*** Opening of AVAILABLE DATA ***

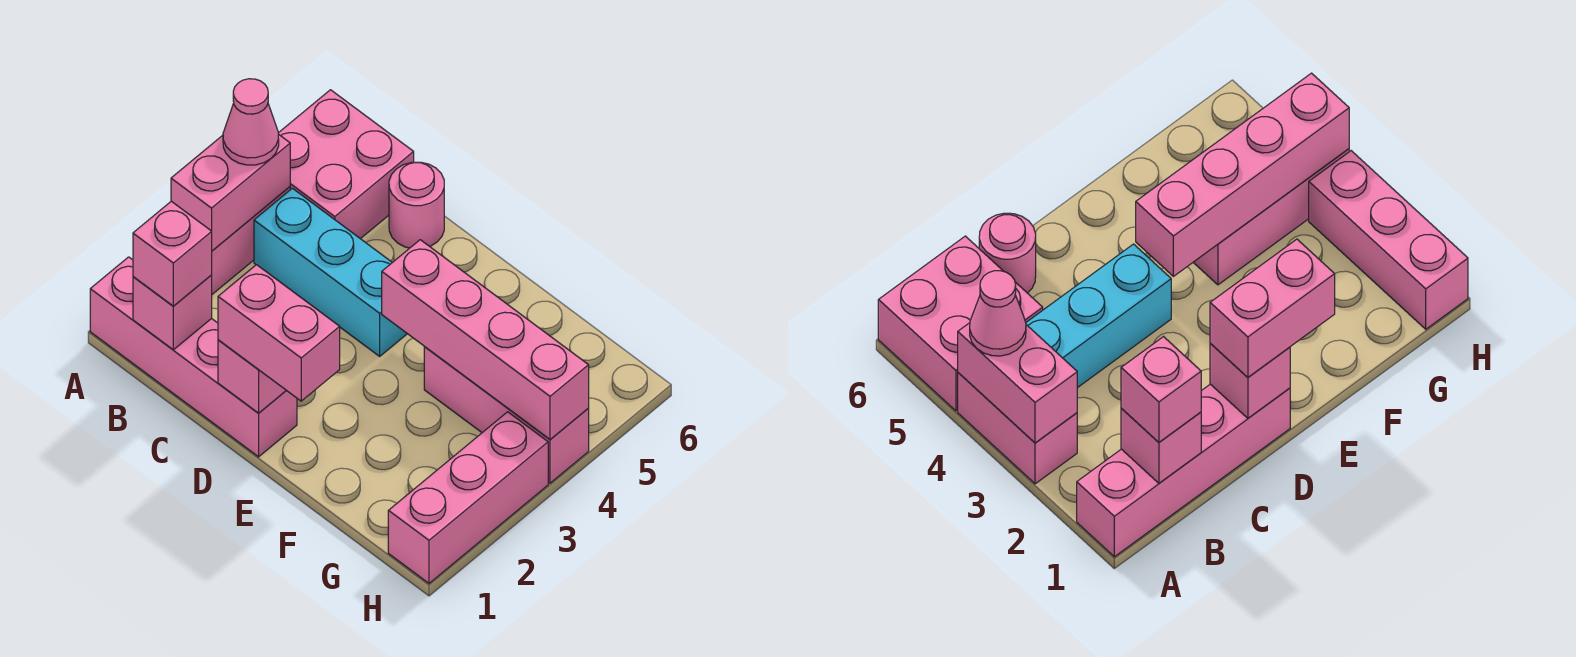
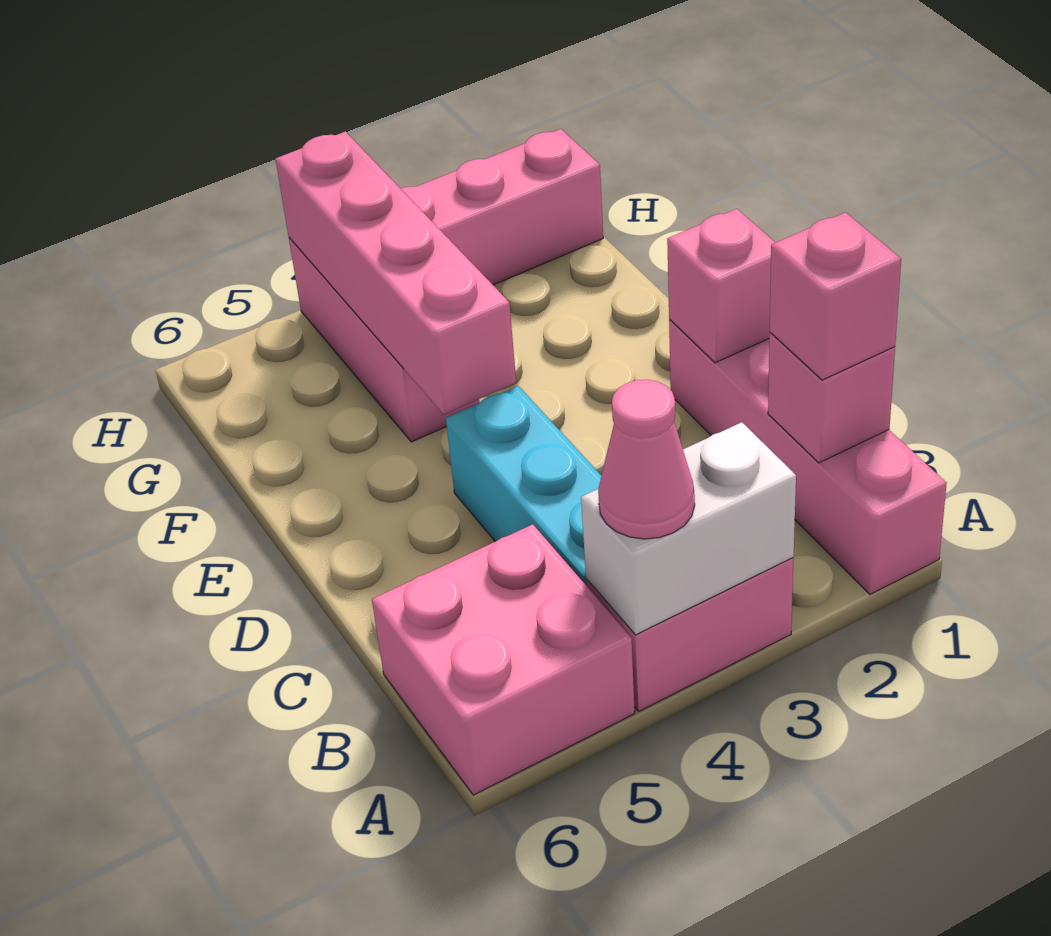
pink brick A3:A4 level 2 -> white brick A3:A4 level 2
pink round brick C6 level 1 -> none
pink brick D1:E1 level 3 -> none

*** Close of AVAILABLE DATA ***

### EXERCISE DETAILS
Every line of the listing that includes "none" must be shown.

### ANSWER TO THIS TASK
pink round brick C6 level 1 -> none
pink brick D1:E1 level 3 -> none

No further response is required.